Beginning at the line that contains "black 1x3 brick [488,137,610,217] -> none" and ending at the last line of the entries, write out each line exactly; include nothing outside that span.

-- Data provided follows --

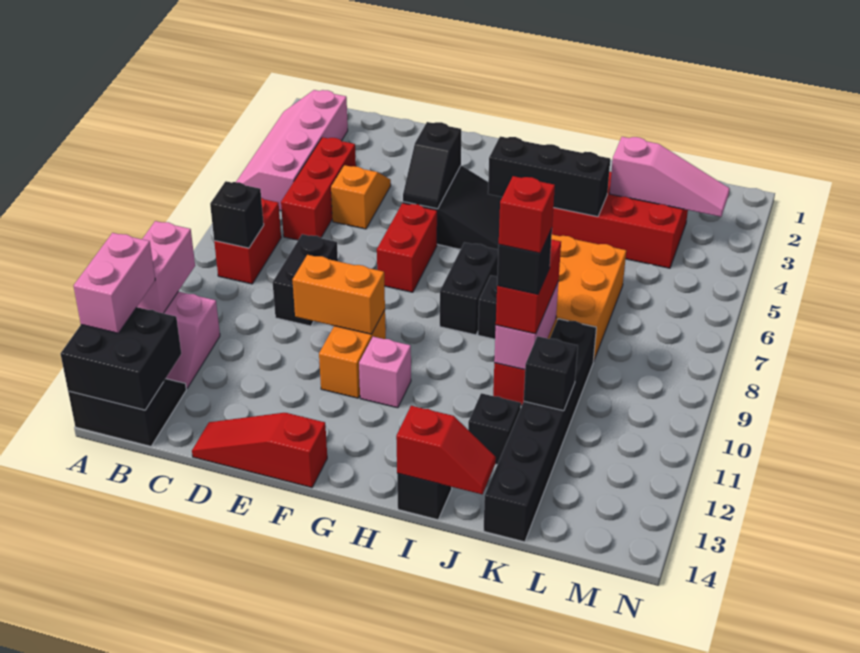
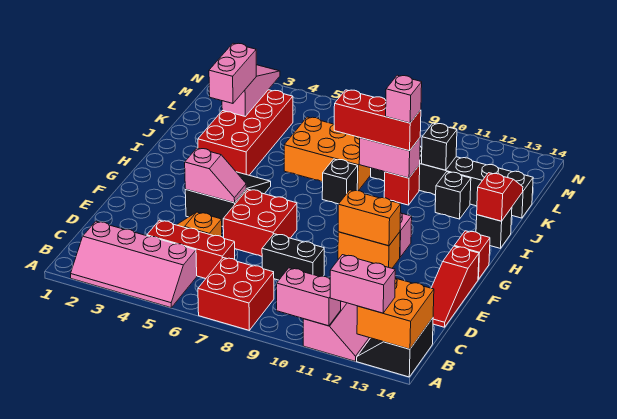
black 2x2 brick [61,307,181,410] -> orange 2x2 brick [357,278,434,349]
red 1x2 brick [214,198,281,284] -> red 2x2 brick [198,258,274,330]
black 1x1 brick [210,181,264,248] -> none
orange 1x2 brick [293,255,385,334] -> orange 1x2 brick turned to [338,190,401,246]
black 1x2 slope [403,122,461,209] -> pink 1x2 slope [185,148,246,203]
red 1x2 brick [377,203,437,292] -> red 2x2 brick [223,189,297,256]
black 1x3 brick [488,137,610,217] -> none
black 1x2 brick [440,242,498,335] -> none
none -> pink 1x2 brick [209,43,256,103]
red 1x2 brick [496,239,561,334] -> red 1x3 brick [334,90,421,151]
black 1x1 brick [497,229,552,294] -> pink 1x1 brick [386,75,422,123]
red 1x1 brick [499,176,555,253] -> red 1x1 brick moved to [455,231,490,279]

-- Data provided concluded --

Response area:
black 1x3 brick [488,137,610,217] -> none
black 1x2 brick [440,242,498,335] -> none
none -> pink 1x2 brick [209,43,256,103]
red 1x2 brick [496,239,561,334] -> red 1x3 brick [334,90,421,151]
black 1x1 brick [497,229,552,294] -> pink 1x1 brick [386,75,422,123]
red 1x1 brick [499,176,555,253] -> red 1x1 brick moved to [455,231,490,279]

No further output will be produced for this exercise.